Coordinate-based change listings
■ ■ ■ ■
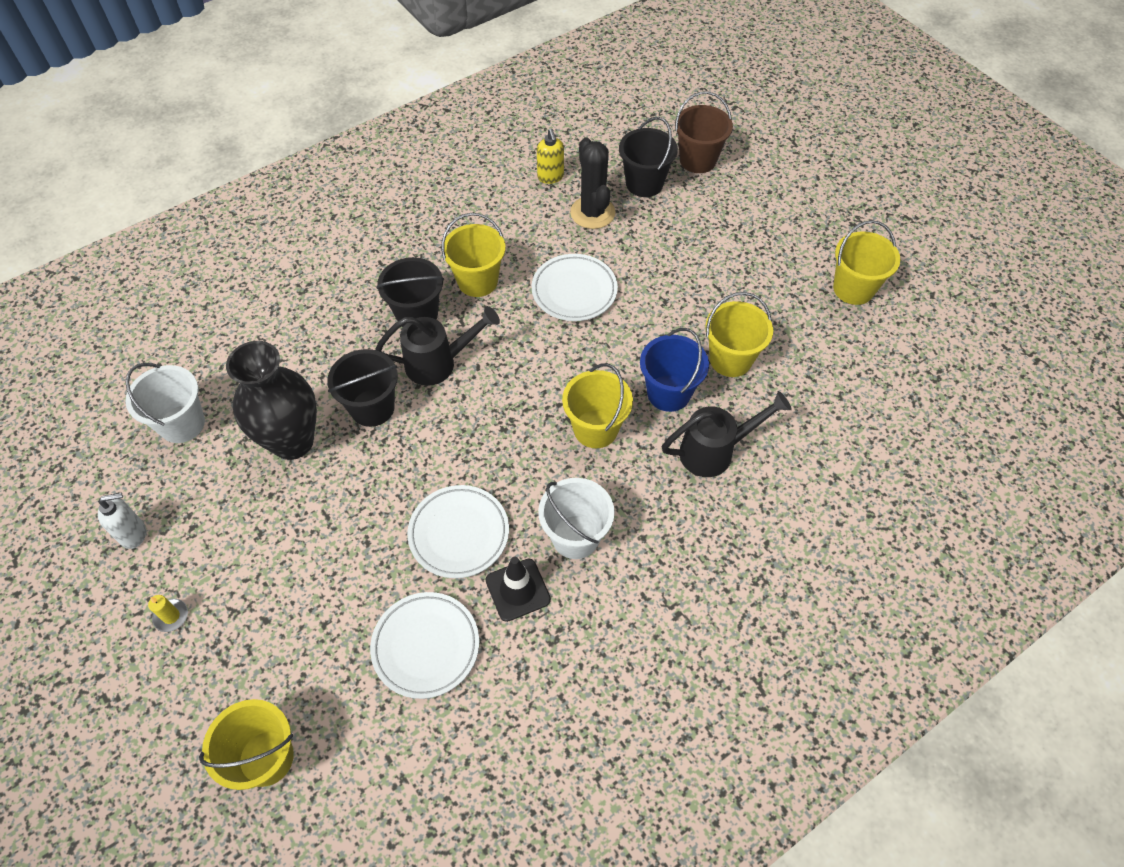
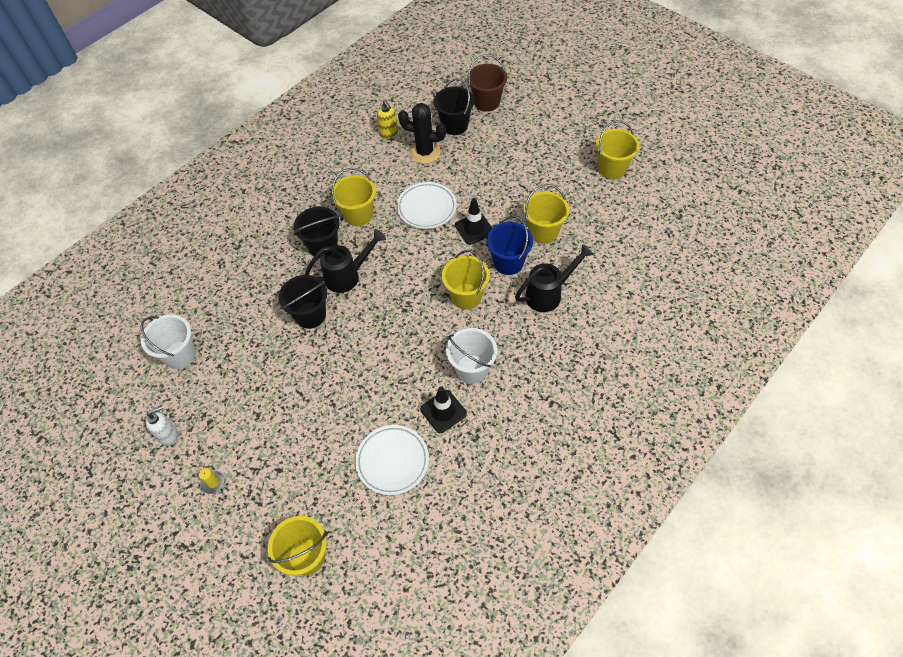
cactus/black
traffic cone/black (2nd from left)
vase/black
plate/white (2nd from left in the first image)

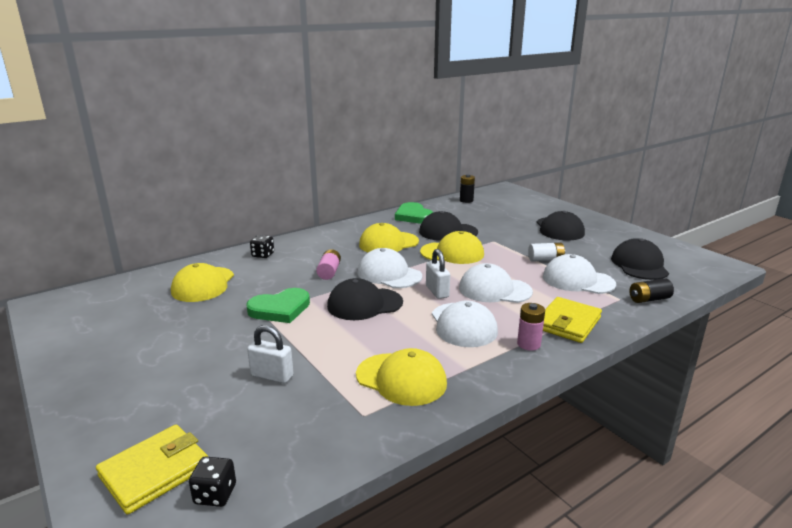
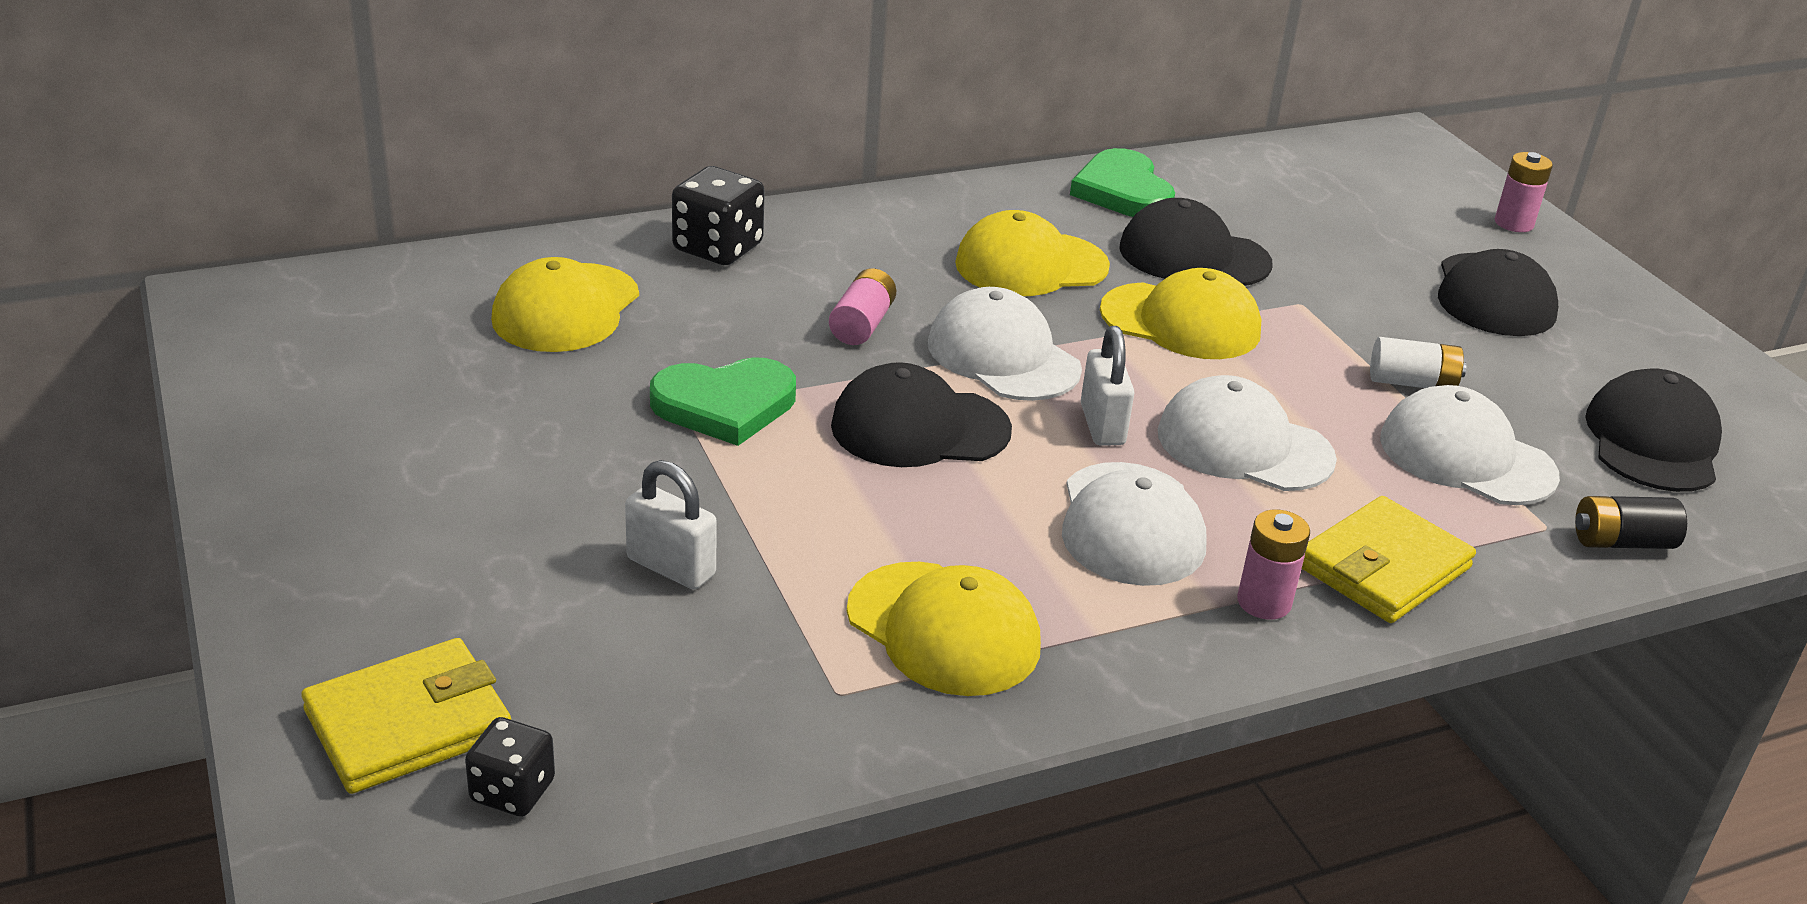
dice/black (2nd from left)
battery/pink (3rd from left)
battery/black (1st from left in the first image)

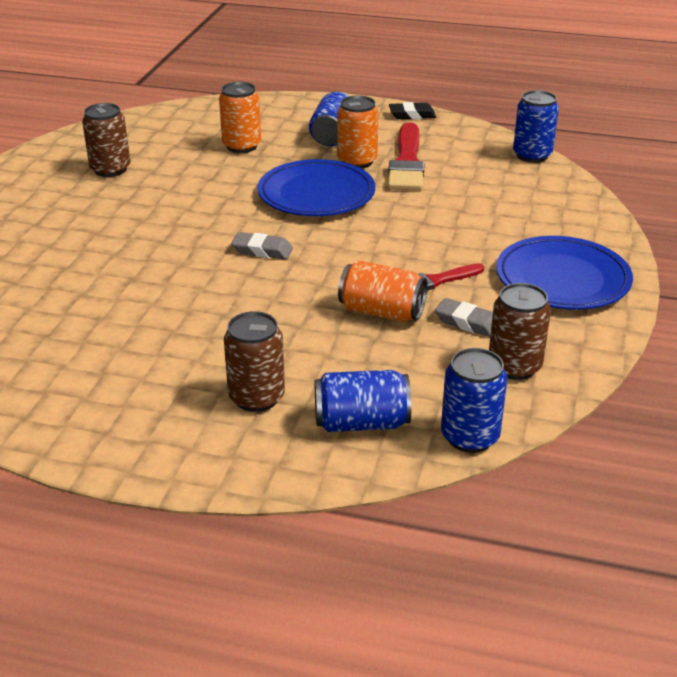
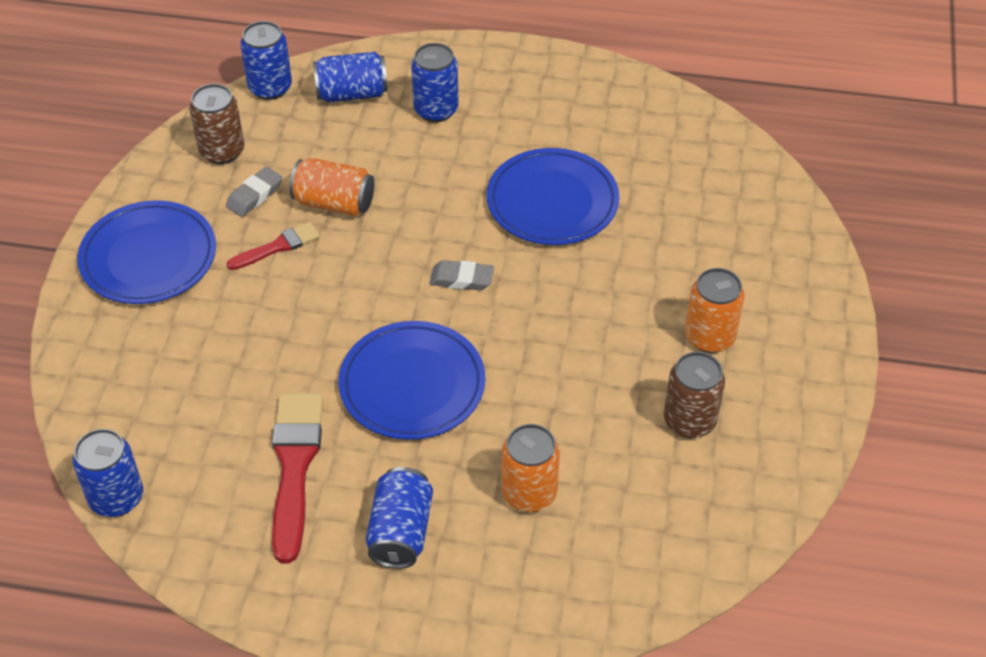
eraser/grey (1st from left)
can/blue (5th from left)
plate/blue (3rd from left)
can/orange (3rd from left)
eraser/black

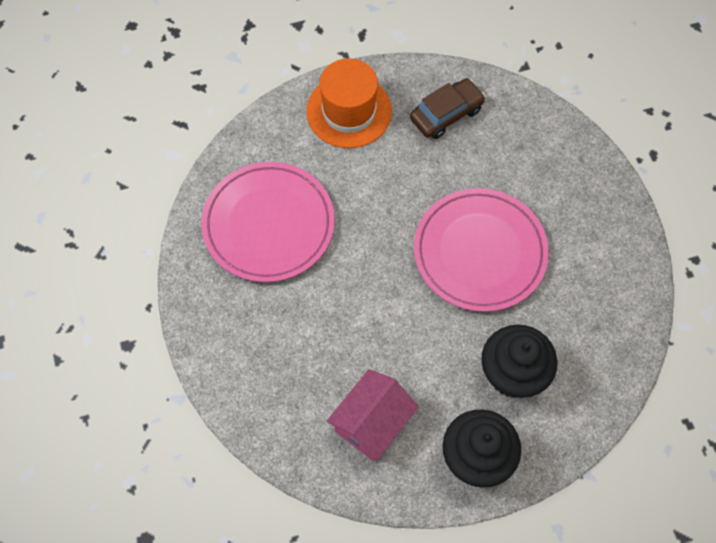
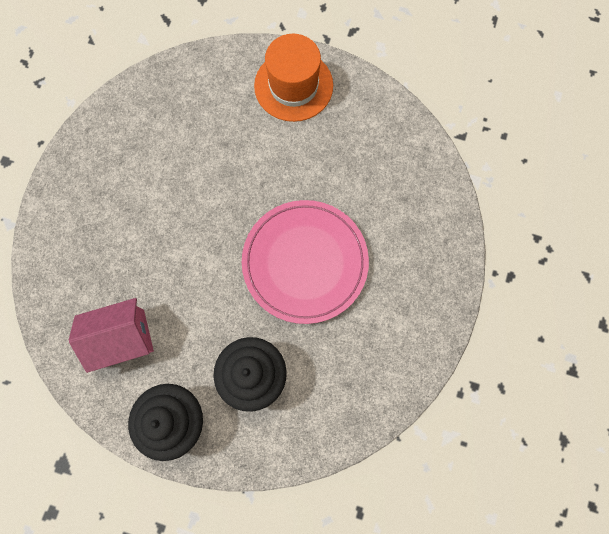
plate/pink (1st from left in the first image)
car/brown

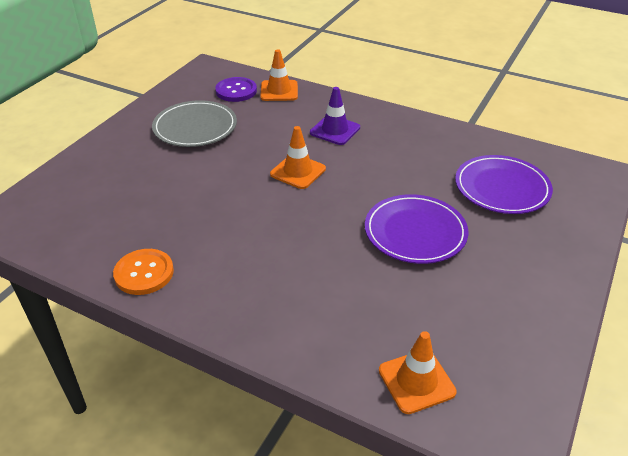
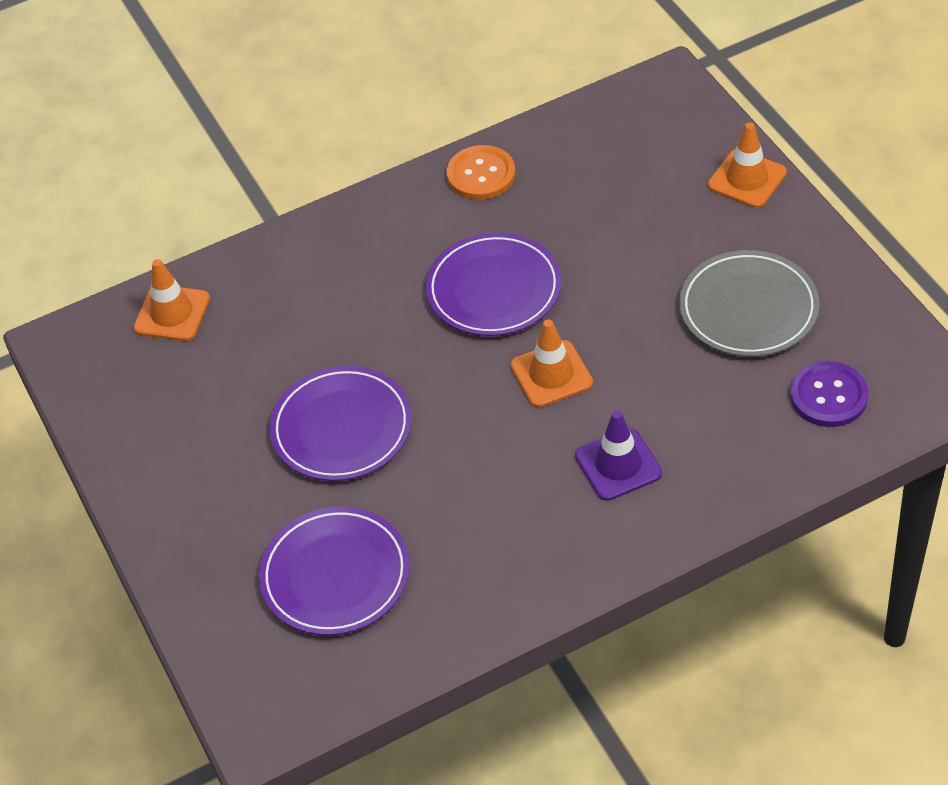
plate/purple (3rd from left)
traffic cone/orange (3rd from left)

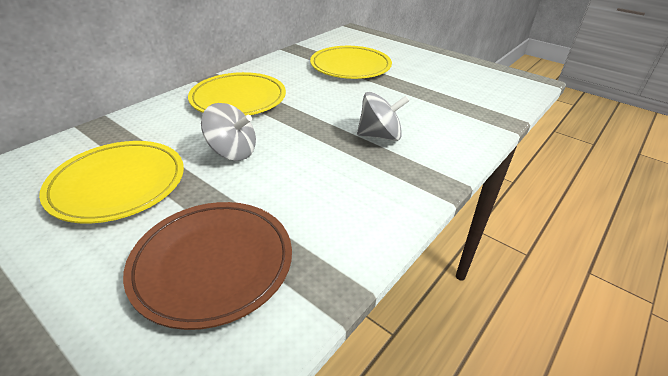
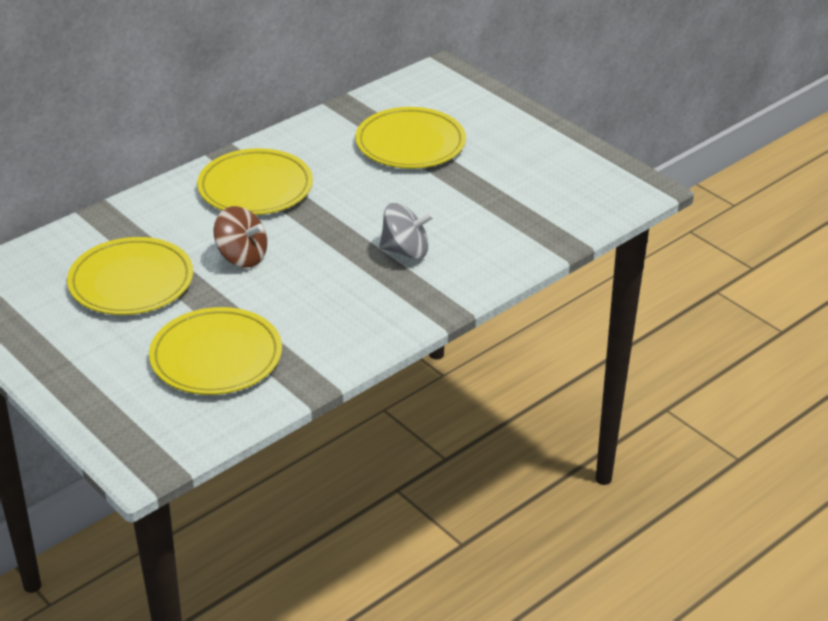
plate/yellow (2nd from left)
spinning top/brown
■ ■ ■ ■
> [PROBLEM] The records above need to be reproduced exactly, with all images omitted.

> [TASK ANSWER]
cactus/black
traffic cone/black (2nd from left)
vase/black
plate/white (2nd from left in the first image)

dice/black (2nd from left)
battery/pink (3rd from left)
battery/black (1st from left in the first image)

eraser/grey (1st from left)
can/blue (5th from left)
plate/blue (3rd from left)
can/orange (3rd from left)
eraser/black

plate/pink (1st from left in the first image)
car/brown

plate/purple (3rd from left)
traffic cone/orange (3rd from left)

plate/yellow (2nd from left)
spinning top/brown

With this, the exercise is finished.